┌─ DATA TO EXAMINE
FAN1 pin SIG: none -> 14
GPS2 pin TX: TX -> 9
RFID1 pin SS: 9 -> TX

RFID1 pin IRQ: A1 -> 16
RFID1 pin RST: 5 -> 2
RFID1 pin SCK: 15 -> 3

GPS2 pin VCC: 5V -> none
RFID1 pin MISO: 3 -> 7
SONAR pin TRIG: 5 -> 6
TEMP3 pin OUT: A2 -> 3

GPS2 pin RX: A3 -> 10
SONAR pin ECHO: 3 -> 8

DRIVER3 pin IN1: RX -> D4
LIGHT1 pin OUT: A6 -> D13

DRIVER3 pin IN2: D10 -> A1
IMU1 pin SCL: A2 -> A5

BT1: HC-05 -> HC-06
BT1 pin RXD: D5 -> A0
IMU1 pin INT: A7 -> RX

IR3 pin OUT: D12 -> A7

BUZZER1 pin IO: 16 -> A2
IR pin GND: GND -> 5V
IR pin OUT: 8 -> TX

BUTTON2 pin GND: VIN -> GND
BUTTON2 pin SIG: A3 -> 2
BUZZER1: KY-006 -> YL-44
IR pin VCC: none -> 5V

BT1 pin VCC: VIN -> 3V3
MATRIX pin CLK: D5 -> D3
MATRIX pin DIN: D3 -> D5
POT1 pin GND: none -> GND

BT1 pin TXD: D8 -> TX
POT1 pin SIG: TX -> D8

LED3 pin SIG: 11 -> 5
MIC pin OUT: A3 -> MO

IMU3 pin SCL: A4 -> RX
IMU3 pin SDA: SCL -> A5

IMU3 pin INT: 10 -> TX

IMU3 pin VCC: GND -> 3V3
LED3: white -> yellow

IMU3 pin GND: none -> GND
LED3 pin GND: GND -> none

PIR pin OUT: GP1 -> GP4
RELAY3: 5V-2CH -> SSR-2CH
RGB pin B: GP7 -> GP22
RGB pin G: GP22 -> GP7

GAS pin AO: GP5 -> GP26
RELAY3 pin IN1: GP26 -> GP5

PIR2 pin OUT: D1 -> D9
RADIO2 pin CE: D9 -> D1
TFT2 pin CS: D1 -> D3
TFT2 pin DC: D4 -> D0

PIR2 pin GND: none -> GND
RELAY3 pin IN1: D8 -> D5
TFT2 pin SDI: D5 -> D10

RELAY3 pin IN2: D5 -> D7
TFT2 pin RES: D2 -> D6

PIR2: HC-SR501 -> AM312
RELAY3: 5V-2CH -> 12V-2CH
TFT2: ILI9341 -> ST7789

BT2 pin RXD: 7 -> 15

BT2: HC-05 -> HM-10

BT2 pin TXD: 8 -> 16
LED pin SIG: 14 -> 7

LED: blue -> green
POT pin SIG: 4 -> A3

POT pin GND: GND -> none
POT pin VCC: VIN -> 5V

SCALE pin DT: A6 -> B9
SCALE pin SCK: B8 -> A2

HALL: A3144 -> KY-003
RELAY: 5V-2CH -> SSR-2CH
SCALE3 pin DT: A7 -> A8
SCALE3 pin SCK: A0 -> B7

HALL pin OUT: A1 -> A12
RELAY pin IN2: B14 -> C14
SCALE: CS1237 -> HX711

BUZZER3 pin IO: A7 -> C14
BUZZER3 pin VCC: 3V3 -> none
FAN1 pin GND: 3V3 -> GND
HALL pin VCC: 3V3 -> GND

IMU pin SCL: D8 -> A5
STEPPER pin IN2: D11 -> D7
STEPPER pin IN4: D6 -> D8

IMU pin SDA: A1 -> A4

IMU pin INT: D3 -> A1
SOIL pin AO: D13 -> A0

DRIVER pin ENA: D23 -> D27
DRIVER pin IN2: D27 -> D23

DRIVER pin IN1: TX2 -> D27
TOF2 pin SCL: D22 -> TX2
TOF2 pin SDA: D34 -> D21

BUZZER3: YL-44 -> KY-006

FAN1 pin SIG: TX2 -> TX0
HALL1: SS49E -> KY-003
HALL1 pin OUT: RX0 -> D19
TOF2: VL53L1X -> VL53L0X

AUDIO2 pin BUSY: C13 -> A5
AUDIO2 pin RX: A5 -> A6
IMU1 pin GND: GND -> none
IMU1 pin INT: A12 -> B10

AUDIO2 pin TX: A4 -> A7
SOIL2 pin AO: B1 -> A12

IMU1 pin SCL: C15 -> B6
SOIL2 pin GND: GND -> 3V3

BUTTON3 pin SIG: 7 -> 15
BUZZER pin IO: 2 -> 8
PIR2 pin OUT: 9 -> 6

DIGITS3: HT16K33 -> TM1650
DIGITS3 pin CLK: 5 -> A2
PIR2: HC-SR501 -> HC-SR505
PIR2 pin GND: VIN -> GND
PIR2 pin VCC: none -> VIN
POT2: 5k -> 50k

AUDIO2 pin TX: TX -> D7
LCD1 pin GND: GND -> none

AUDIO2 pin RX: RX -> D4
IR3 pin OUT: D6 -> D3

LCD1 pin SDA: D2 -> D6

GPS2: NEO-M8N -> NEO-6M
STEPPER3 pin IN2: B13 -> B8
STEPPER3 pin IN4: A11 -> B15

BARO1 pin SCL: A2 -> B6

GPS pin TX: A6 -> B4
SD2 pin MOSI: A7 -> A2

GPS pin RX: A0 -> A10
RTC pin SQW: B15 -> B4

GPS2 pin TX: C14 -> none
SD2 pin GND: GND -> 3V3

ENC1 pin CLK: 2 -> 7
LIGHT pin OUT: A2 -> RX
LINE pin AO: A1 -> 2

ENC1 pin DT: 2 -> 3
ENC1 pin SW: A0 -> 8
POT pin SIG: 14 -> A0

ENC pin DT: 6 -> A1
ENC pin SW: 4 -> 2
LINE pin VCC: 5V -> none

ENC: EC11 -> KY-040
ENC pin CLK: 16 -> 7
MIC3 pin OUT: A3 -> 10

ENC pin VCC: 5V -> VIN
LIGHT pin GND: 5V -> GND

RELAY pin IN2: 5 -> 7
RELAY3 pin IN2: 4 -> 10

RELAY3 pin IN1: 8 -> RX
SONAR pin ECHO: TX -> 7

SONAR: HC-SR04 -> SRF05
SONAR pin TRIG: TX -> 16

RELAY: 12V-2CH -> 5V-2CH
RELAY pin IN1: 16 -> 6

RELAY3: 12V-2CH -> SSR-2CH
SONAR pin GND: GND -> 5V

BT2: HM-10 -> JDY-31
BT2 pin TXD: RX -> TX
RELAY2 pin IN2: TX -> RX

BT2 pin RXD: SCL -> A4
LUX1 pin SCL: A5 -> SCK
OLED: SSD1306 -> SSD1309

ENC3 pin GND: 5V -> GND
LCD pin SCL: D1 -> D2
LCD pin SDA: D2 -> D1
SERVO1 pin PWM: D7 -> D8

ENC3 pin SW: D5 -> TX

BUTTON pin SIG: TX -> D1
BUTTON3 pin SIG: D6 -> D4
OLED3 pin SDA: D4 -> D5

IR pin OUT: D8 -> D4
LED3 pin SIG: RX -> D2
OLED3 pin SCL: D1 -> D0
└─
◆ **TASK OBJECTIVE**: What is needed is each line of the entries that contains the word "MATRIX".

◆ **COMPLETED EXERCISE**:
MATRIX pin CLK: D5 -> D3
MATRIX pin DIN: D3 -> D5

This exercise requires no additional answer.